--- What is being asked ---
Output exactly the lines below, starting with the line that has "snow-white_cheese <391 326" and going on through the line that has "leaf-green_heart_shape <522 330", both included, and no other lines.

--- Entries shown ---
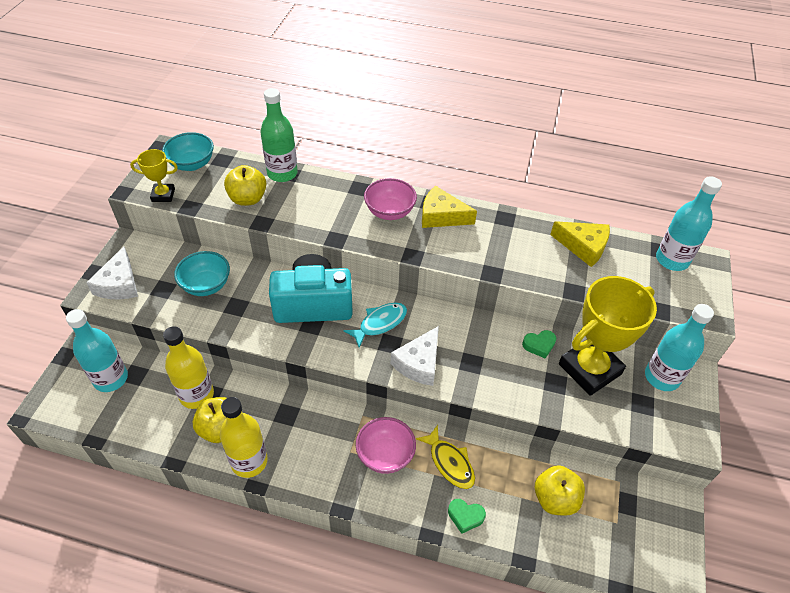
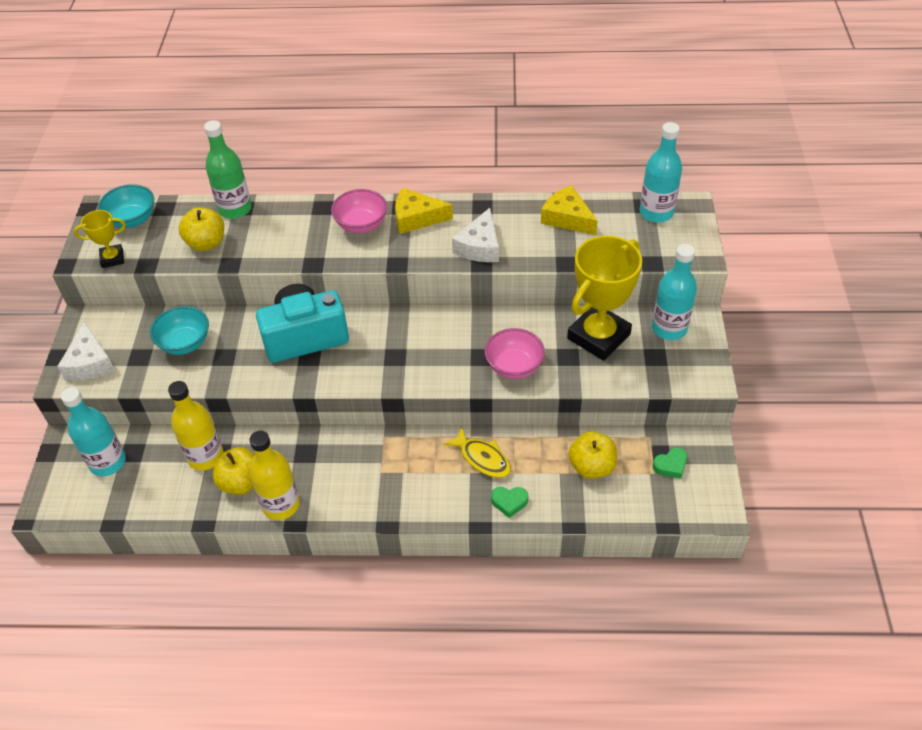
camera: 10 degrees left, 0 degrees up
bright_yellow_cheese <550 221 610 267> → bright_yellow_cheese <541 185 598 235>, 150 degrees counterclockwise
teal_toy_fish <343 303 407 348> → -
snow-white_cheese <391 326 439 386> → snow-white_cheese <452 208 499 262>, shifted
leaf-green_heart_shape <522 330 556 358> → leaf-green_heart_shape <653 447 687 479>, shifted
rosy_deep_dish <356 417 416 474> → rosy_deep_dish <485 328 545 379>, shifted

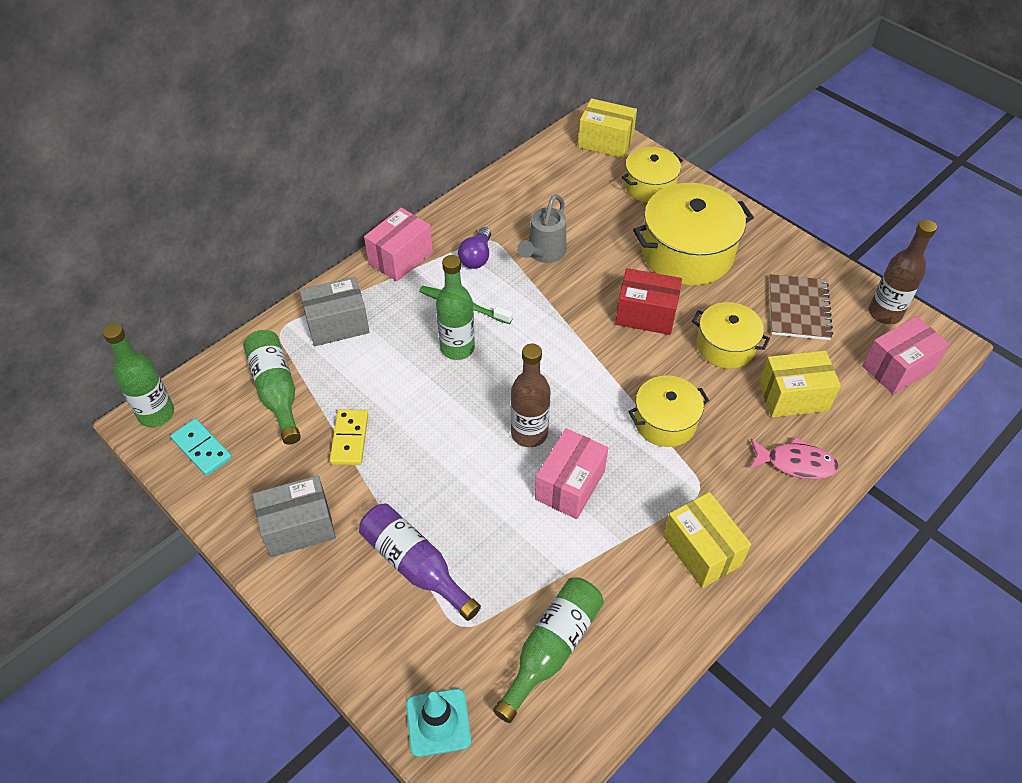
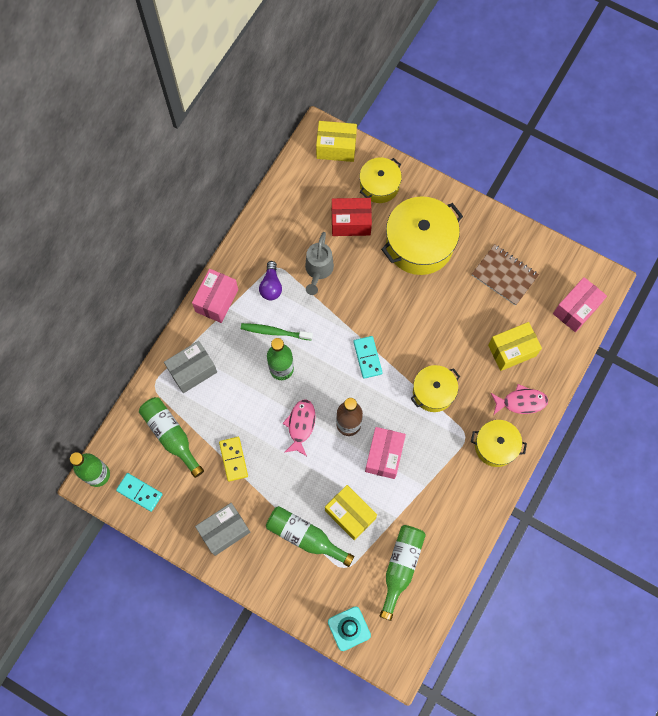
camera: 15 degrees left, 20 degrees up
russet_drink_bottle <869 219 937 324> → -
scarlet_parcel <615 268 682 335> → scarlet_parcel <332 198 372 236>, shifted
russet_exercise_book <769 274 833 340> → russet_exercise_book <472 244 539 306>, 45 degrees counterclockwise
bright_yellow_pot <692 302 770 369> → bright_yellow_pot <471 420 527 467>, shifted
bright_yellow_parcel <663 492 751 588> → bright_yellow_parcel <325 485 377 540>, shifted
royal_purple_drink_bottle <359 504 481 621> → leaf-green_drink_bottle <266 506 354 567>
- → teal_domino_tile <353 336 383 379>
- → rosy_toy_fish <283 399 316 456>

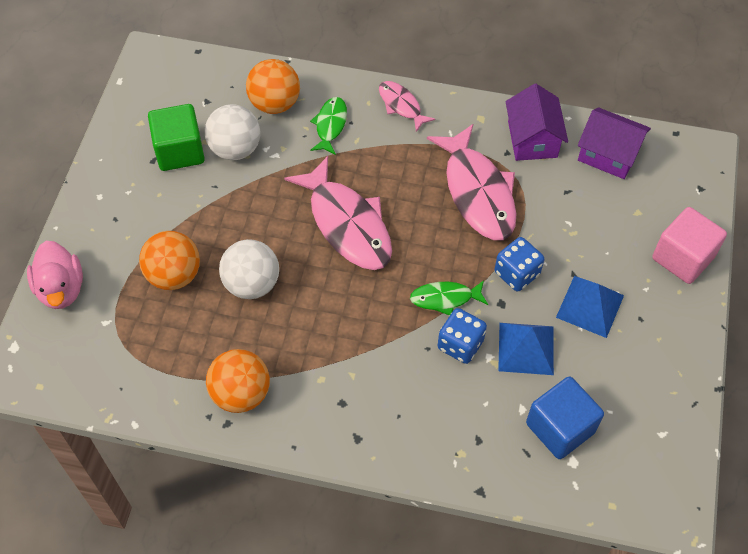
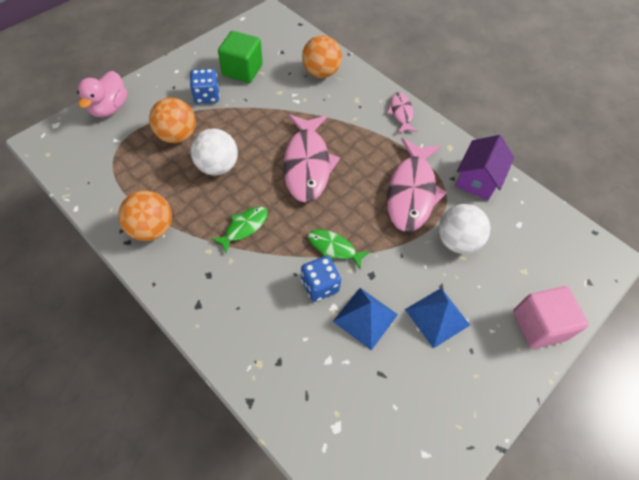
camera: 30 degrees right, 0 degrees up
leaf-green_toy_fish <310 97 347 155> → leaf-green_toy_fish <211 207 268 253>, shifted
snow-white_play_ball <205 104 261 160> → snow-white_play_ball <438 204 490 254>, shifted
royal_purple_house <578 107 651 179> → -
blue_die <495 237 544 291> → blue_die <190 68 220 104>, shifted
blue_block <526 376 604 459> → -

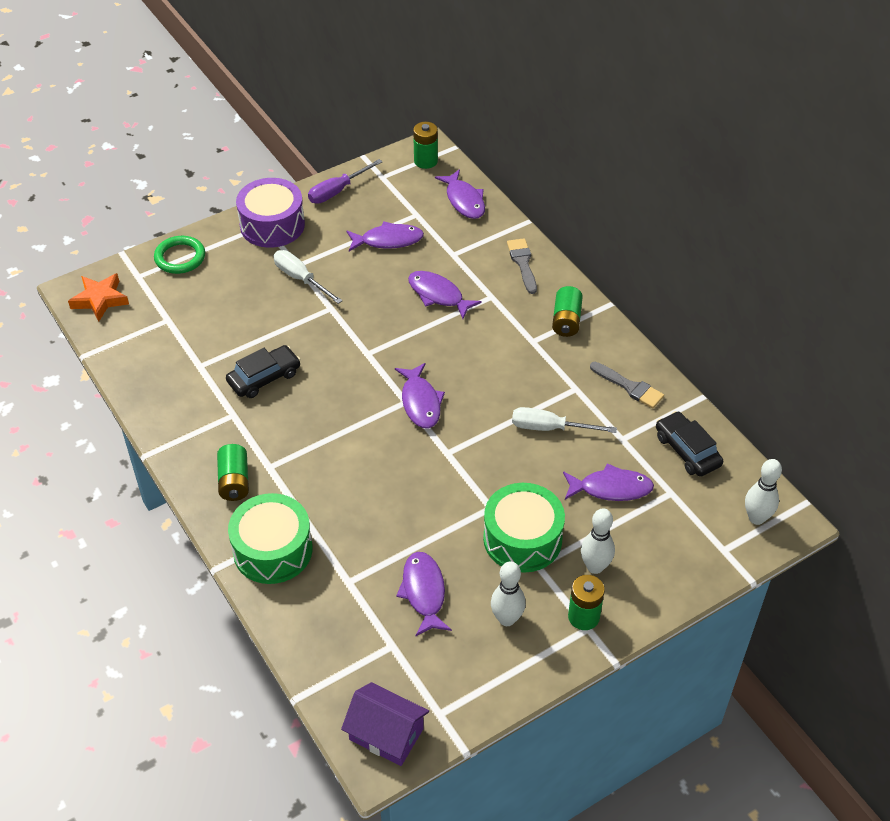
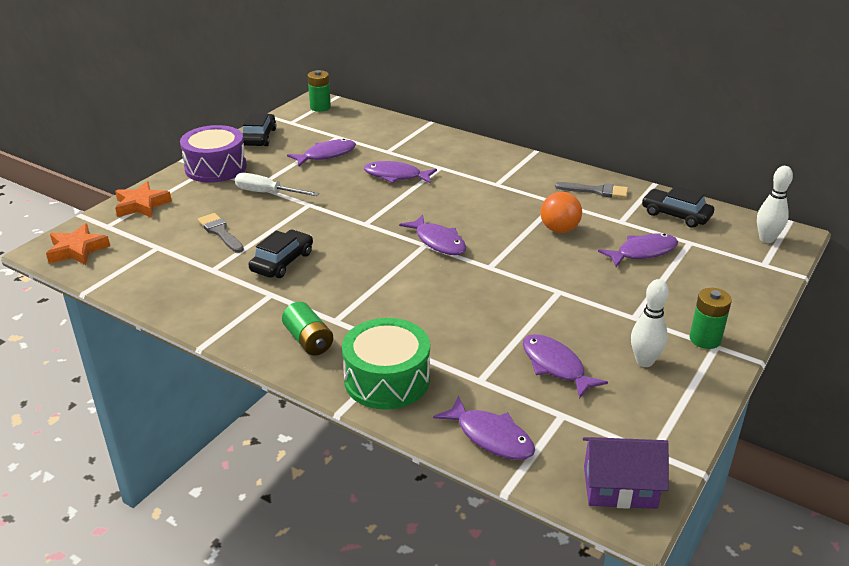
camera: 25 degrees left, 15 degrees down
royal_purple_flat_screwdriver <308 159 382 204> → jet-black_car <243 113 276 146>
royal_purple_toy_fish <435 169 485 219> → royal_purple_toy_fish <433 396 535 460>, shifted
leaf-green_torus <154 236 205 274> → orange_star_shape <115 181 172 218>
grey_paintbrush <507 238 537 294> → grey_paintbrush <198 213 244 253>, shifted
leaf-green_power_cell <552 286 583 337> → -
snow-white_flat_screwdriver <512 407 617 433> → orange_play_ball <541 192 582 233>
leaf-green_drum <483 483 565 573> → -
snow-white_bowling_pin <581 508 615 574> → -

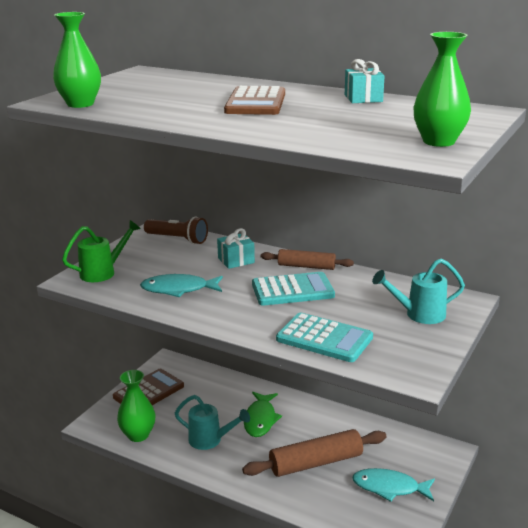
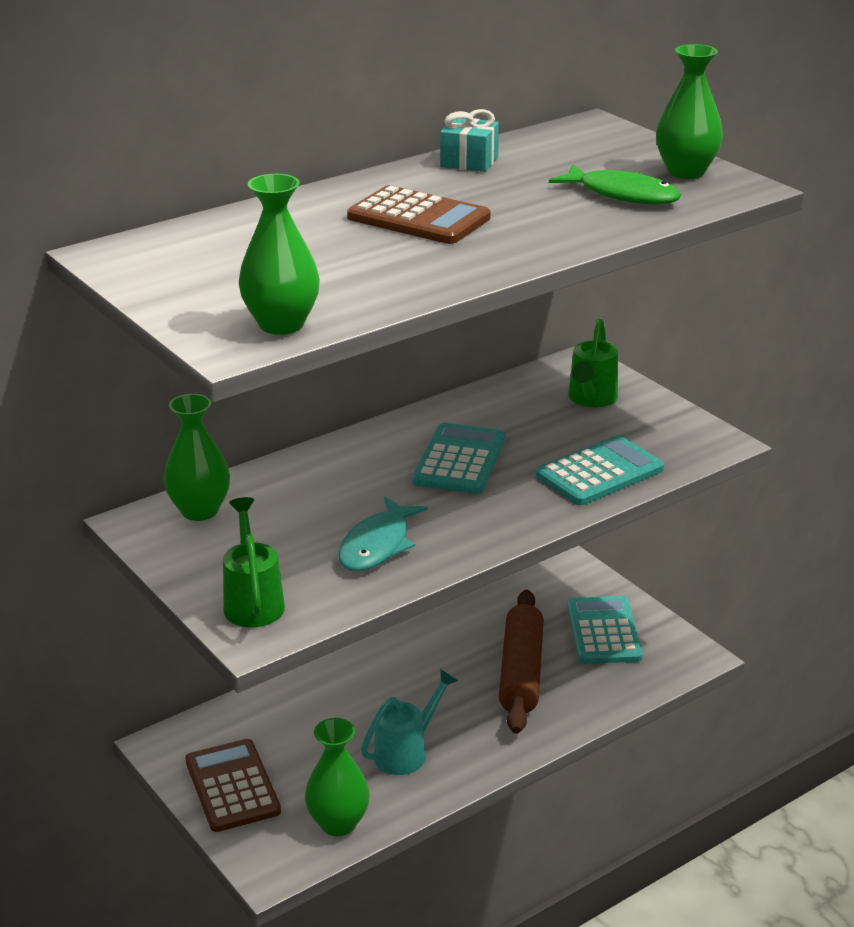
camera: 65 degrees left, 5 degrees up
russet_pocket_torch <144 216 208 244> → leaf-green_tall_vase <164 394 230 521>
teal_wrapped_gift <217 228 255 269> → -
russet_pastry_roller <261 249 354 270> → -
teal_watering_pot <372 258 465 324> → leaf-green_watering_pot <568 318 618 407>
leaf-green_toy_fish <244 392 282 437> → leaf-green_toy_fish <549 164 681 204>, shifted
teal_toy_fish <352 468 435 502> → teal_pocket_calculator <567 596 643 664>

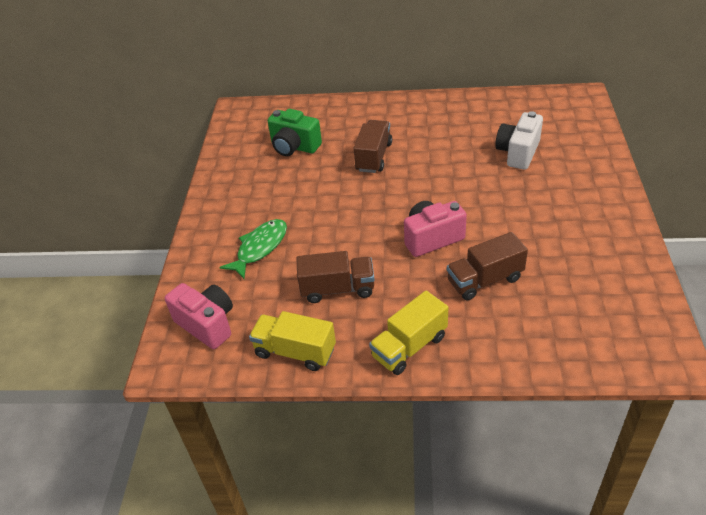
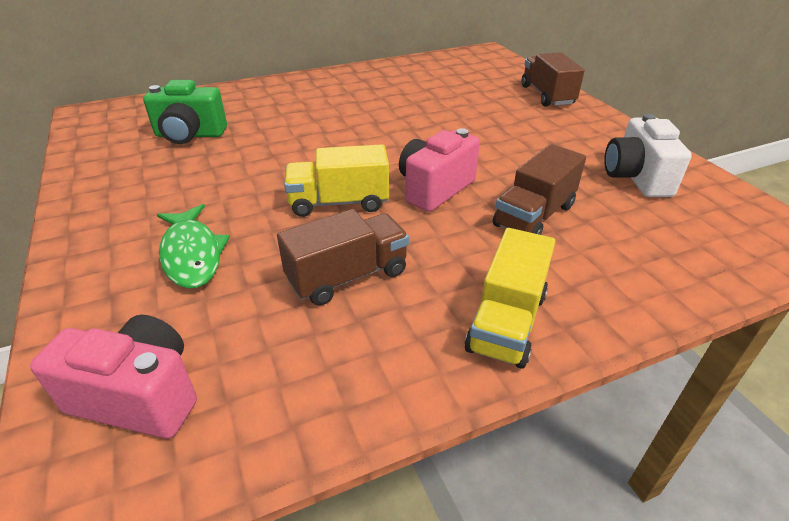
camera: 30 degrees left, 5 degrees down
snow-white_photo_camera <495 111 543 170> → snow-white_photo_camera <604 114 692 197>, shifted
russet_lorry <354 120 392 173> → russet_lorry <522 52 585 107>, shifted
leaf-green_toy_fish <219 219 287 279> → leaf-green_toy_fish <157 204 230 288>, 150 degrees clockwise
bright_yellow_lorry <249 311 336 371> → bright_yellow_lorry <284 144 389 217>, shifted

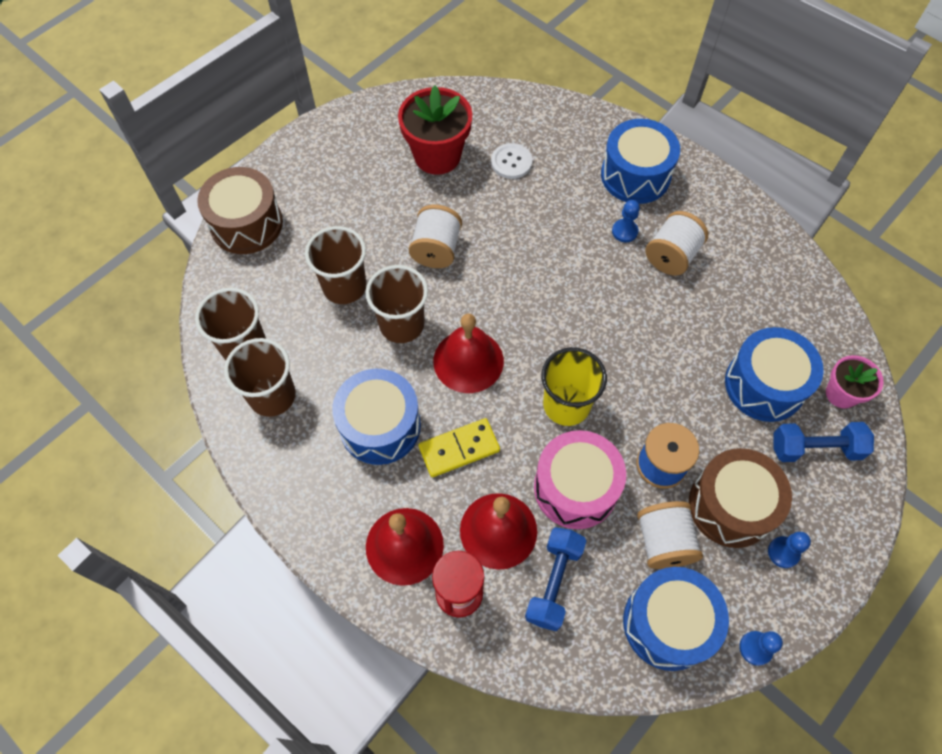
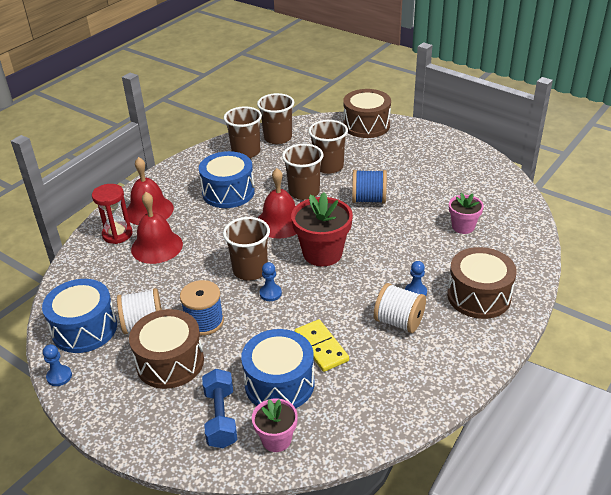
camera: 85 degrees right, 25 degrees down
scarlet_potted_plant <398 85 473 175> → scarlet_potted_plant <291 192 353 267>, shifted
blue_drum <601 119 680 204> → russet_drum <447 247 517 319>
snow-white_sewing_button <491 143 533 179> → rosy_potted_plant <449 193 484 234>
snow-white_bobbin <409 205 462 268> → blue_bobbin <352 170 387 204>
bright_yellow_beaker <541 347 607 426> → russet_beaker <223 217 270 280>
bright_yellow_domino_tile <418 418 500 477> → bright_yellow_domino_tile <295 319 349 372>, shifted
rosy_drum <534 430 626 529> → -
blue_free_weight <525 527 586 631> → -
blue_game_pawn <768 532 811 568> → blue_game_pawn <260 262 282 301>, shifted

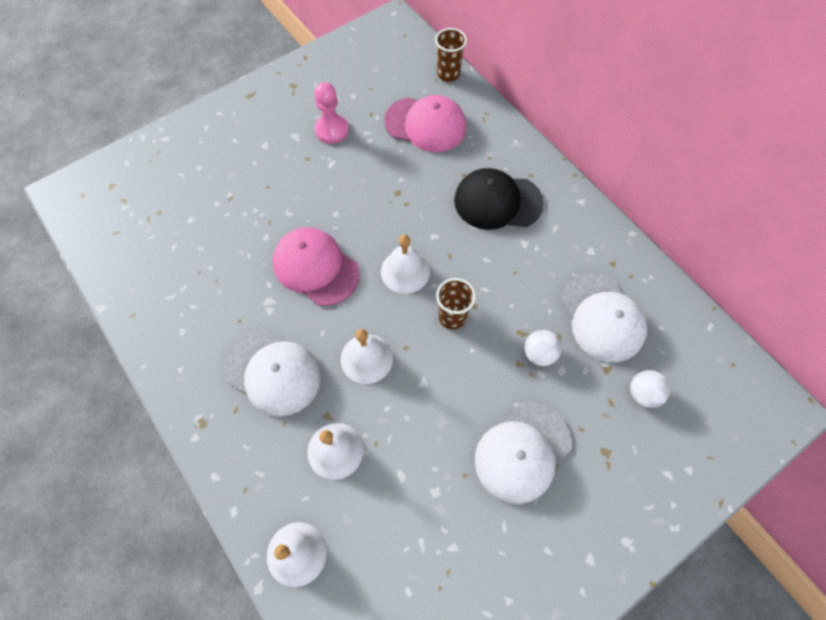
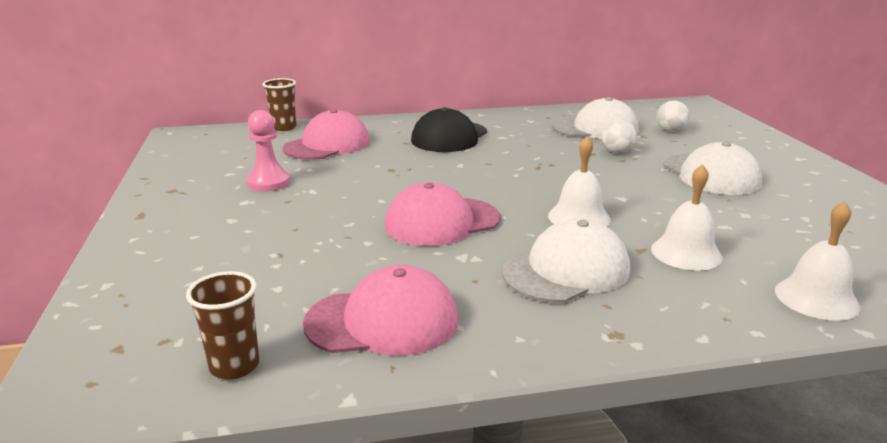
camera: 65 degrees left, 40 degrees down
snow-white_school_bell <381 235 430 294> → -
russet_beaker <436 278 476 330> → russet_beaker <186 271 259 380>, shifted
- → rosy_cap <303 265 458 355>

--- Completed task ---
snow-white_cheese <391 326 439 386> → snow-white_cheese <452 208 499 262>, shifted
leaf-green_heart_shape <522 330 556 358> → leaf-green_heart_shape <653 447 687 479>, shifted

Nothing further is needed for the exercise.